Stored data entries
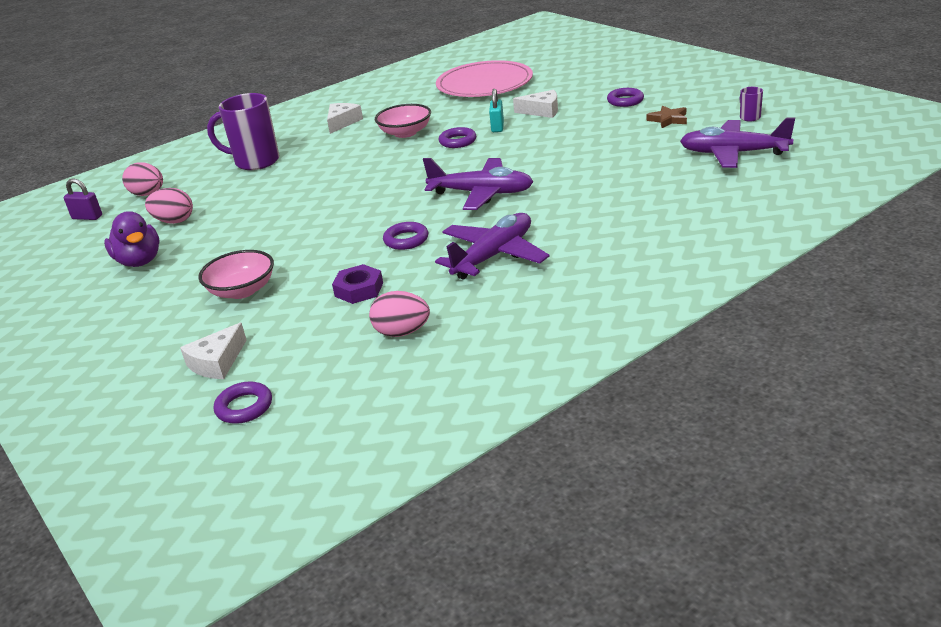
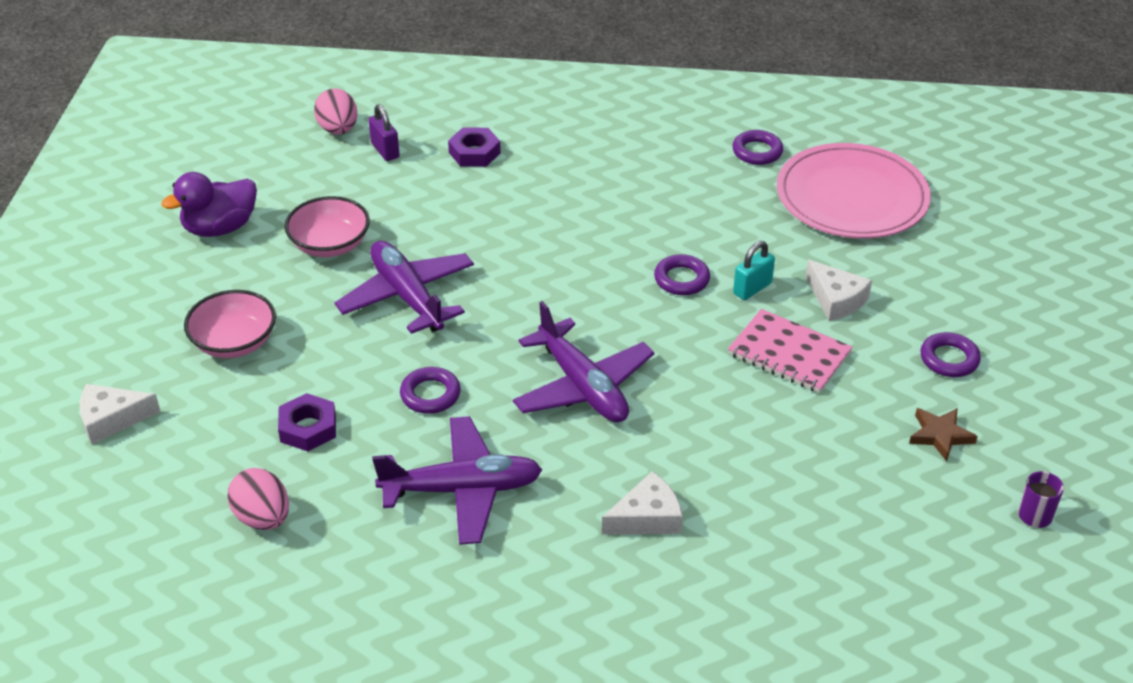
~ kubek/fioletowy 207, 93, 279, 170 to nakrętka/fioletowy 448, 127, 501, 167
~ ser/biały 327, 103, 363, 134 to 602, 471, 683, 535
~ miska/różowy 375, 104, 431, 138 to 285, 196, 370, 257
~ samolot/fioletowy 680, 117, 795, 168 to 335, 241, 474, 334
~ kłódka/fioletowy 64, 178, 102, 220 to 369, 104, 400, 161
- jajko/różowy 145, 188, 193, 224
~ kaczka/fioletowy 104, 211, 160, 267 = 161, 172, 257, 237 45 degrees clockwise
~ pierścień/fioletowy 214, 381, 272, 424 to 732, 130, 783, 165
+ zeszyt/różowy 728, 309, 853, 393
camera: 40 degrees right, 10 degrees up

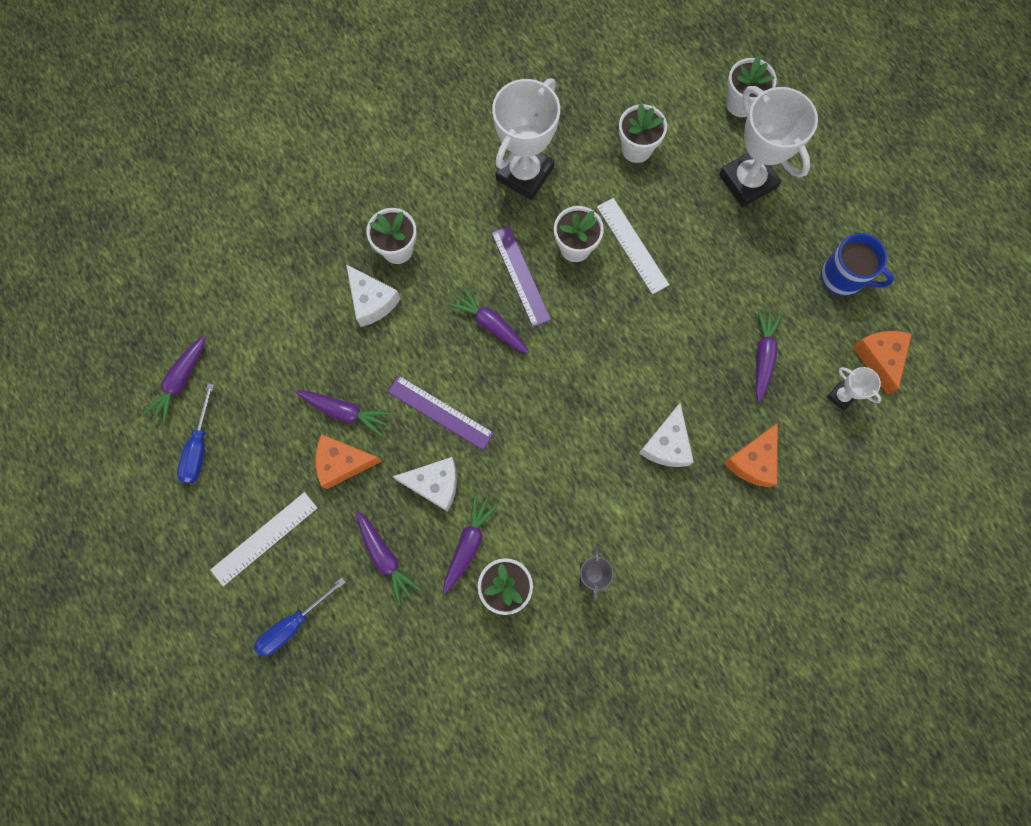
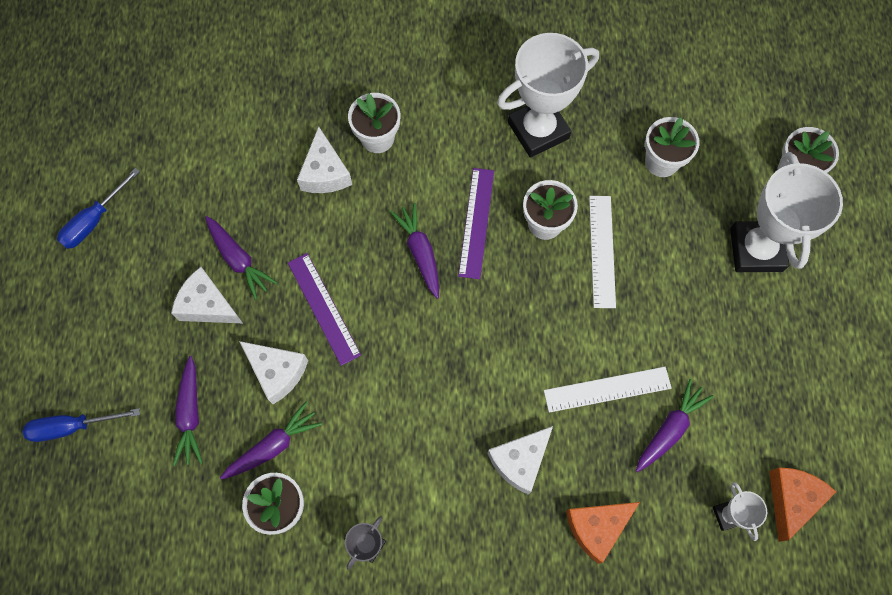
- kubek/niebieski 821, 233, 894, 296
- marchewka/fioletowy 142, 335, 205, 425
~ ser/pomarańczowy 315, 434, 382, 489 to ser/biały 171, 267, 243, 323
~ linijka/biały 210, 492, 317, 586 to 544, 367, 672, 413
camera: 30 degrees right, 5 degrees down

* * *

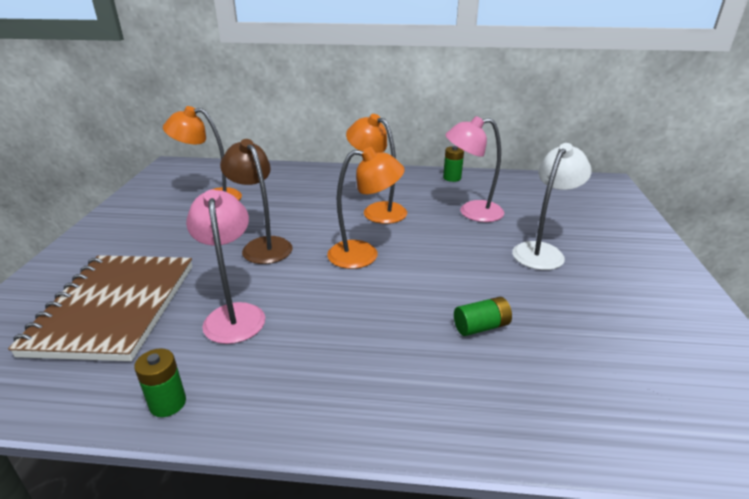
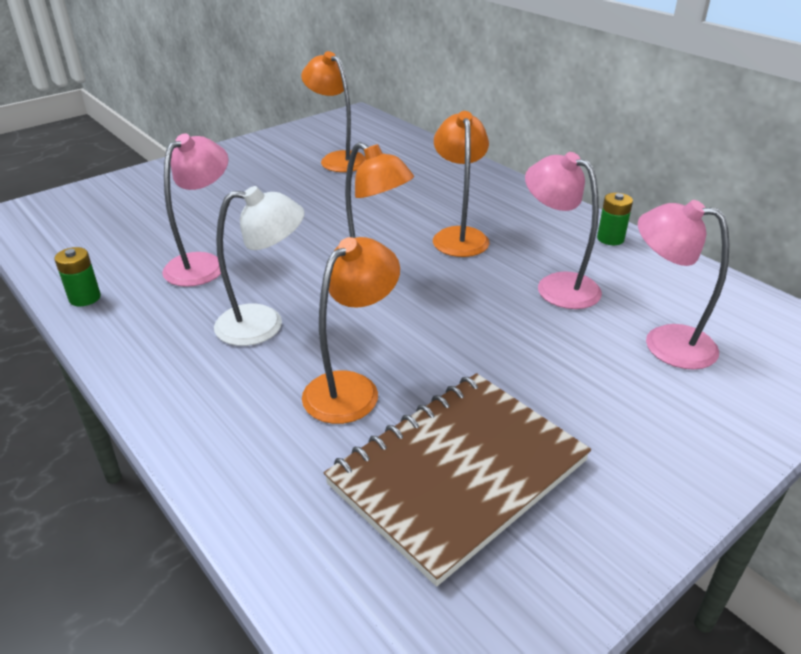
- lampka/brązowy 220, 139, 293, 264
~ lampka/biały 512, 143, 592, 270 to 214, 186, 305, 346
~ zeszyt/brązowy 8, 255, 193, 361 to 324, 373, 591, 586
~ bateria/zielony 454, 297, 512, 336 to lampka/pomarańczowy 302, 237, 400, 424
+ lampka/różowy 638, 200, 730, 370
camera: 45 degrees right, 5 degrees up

# [Exercise requirements]
Could you restate word for word the lines above from the one containing "127, 501, 167" through the one containing "241, 474, 334", both included, and nothing else?

# [Written solution]
~ kubek/fioletowy 207, 93, 279, 170 to nakrętka/fioletowy 448, 127, 501, 167
~ ser/biały 327, 103, 363, 134 to 602, 471, 683, 535
~ miska/różowy 375, 104, 431, 138 to 285, 196, 370, 257
~ samolot/fioletowy 680, 117, 795, 168 to 335, 241, 474, 334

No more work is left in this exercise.